◆ **Aim of the exercise**
Find and copy each line of the records where the string "orange" shows up.

[Image sequences with motion text]
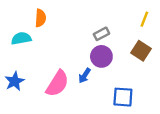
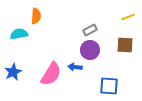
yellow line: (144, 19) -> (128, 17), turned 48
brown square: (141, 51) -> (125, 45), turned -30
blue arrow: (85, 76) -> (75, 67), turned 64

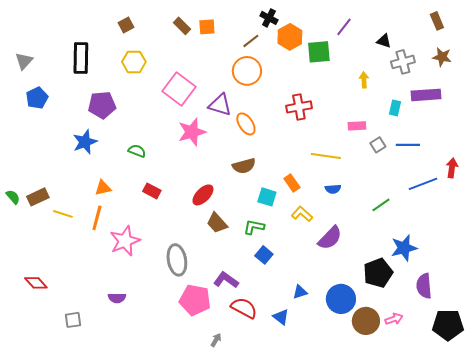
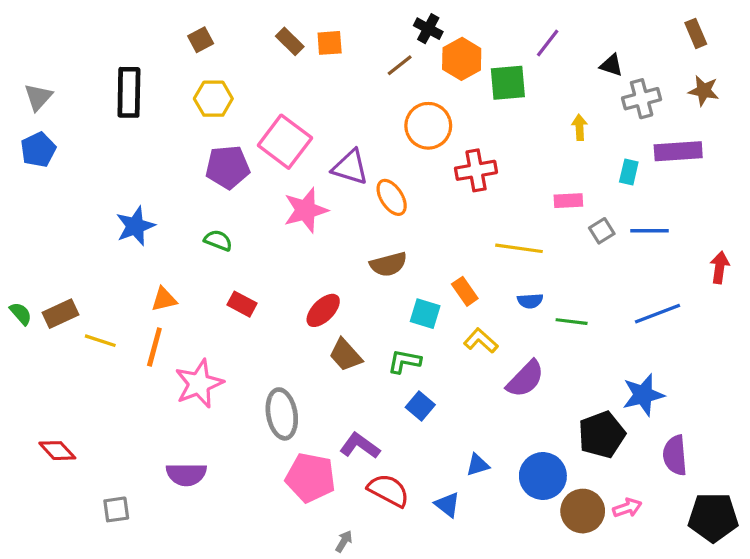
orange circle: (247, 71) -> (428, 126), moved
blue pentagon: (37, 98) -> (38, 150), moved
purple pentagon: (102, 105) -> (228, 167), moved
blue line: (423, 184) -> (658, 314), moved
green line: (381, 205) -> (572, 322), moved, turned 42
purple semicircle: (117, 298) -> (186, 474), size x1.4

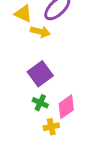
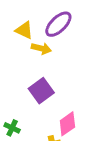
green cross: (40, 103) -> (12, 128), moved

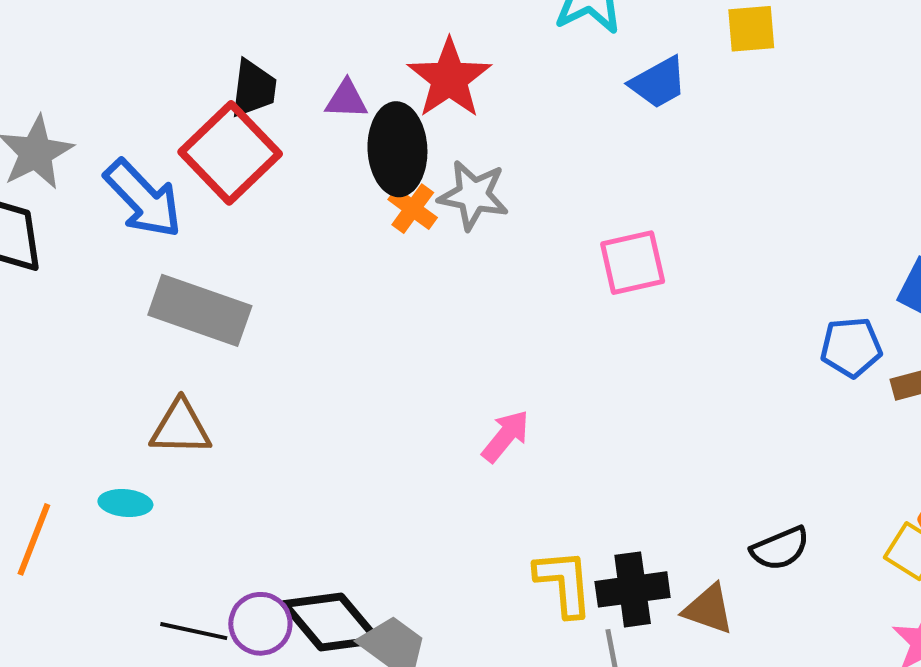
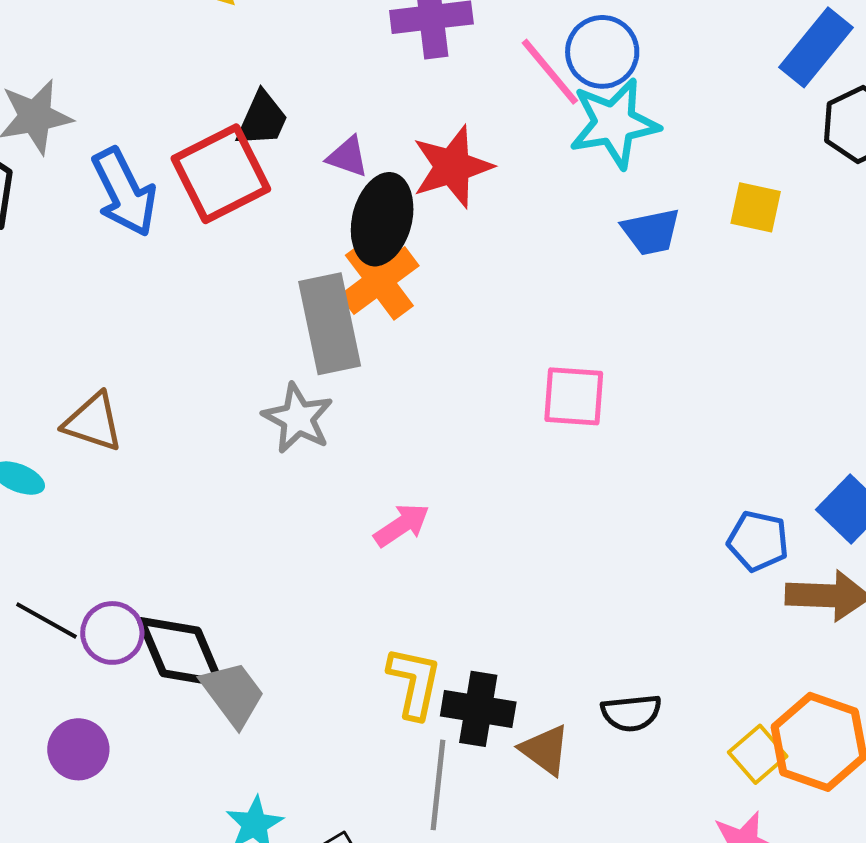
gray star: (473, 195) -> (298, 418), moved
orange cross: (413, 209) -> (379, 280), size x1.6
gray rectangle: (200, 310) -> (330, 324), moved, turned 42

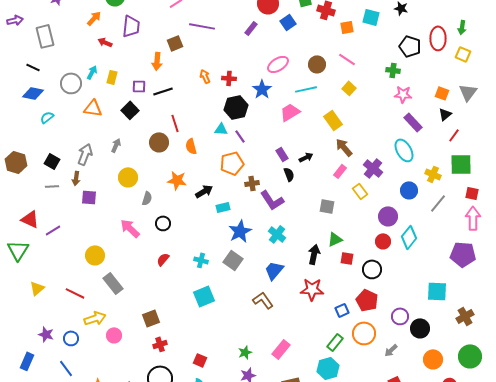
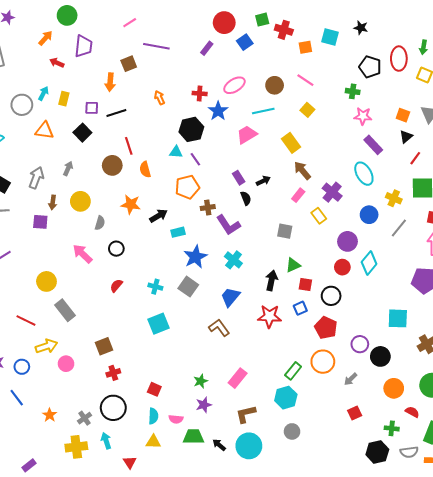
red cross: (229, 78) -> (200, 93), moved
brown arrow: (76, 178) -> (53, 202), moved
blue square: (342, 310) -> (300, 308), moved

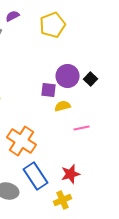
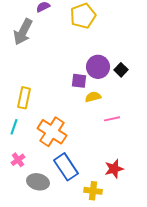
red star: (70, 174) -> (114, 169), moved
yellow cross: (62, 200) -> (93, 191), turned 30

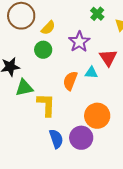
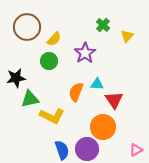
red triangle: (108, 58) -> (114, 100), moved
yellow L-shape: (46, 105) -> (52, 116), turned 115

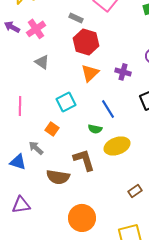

◆ **Solution to the exercise**
orange circle: (247, 71) -> (428, 126), moved
orange cross: (413, 209) -> (379, 280), size x1.6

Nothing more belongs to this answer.